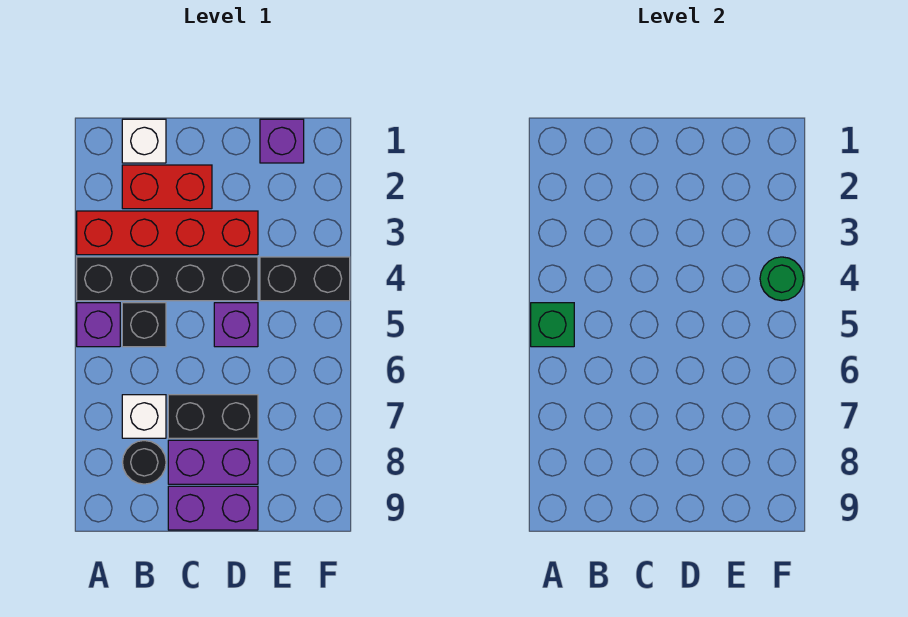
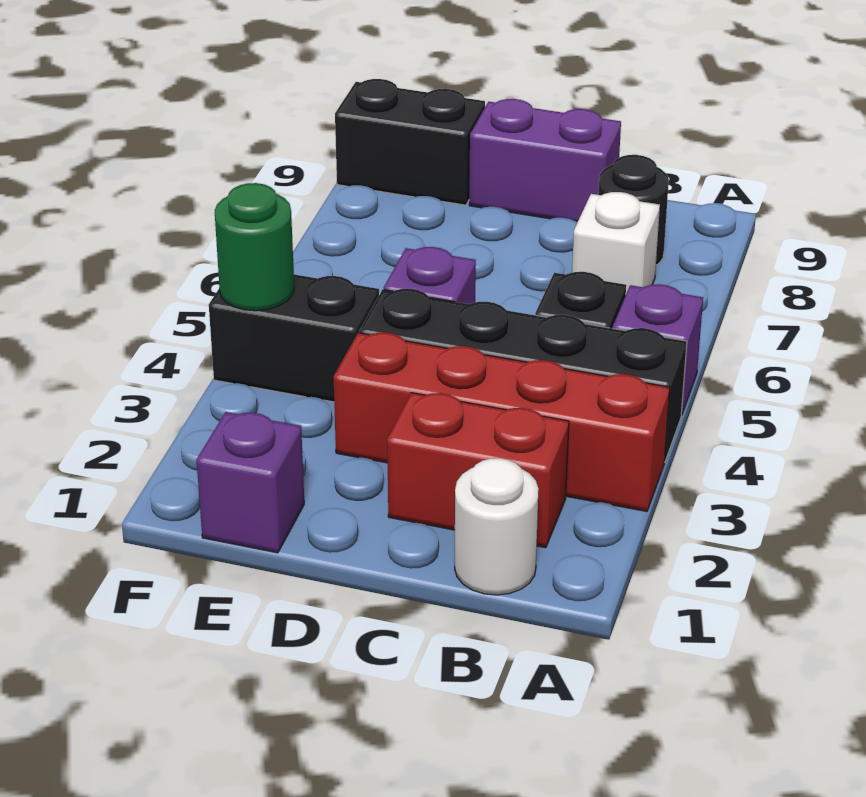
green brick A5 level 2 -> none
white brick B1 level 1 -> white round brick B1 level 1
black brick C7:D7 level 1 -> black brick E9:F9 level 1
purple brick C8:D8 level 1 -> none

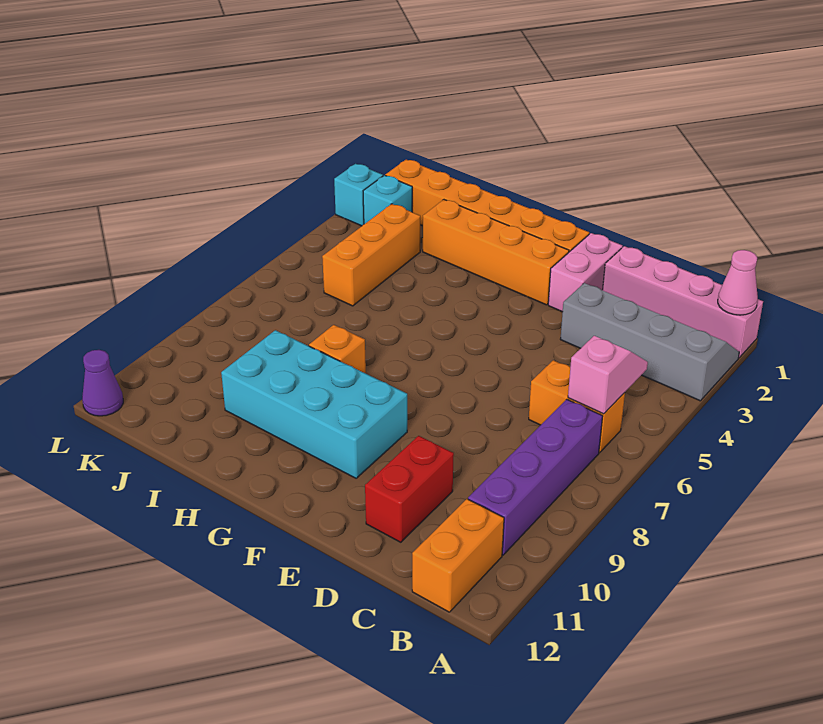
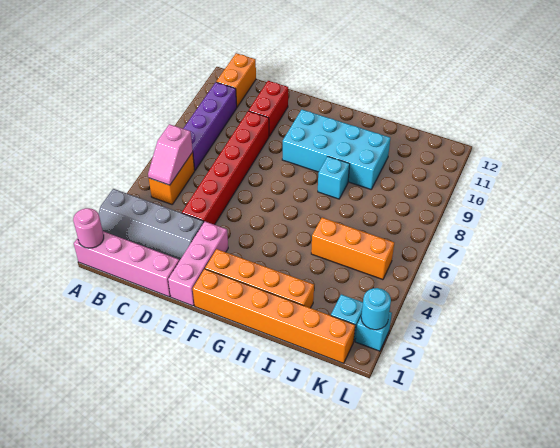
pink cone A1 level 2 -> pink round brick A1 level 2
orange brick B6:C6 level 1 -> orange brick B5:B6 level 1
none -> red brick D4:D9 level 1
pink brick E1:E2 level 1 -> pink brick E1:E3 level 1
orange brick H8 level 1 -> cyan brick H8 level 1
orange brick J3:J5 level 1 -> orange brick I5:K5 level 1
none -> cyan round brick L2 level 2
purple cone L12 level 1 -> none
=-=-=-=-=
Leaving the pictures out, copy exactly the lines from the line that contains "black brick C7:D7" to the last line of the data, both ends included.

black brick C7:D7 level 1 -> black brick E9:F9 level 1
purple brick C8:D8 level 1 -> none

pink cone A1 level 2 -> pink round brick A1 level 2
orange brick B6:C6 level 1 -> orange brick B5:B6 level 1
none -> red brick D4:D9 level 1
pink brick E1:E2 level 1 -> pink brick E1:E3 level 1
orange brick H8 level 1 -> cyan brick H8 level 1
orange brick J3:J5 level 1 -> orange brick I5:K5 level 1
none -> cyan round brick L2 level 2
purple cone L12 level 1 -> none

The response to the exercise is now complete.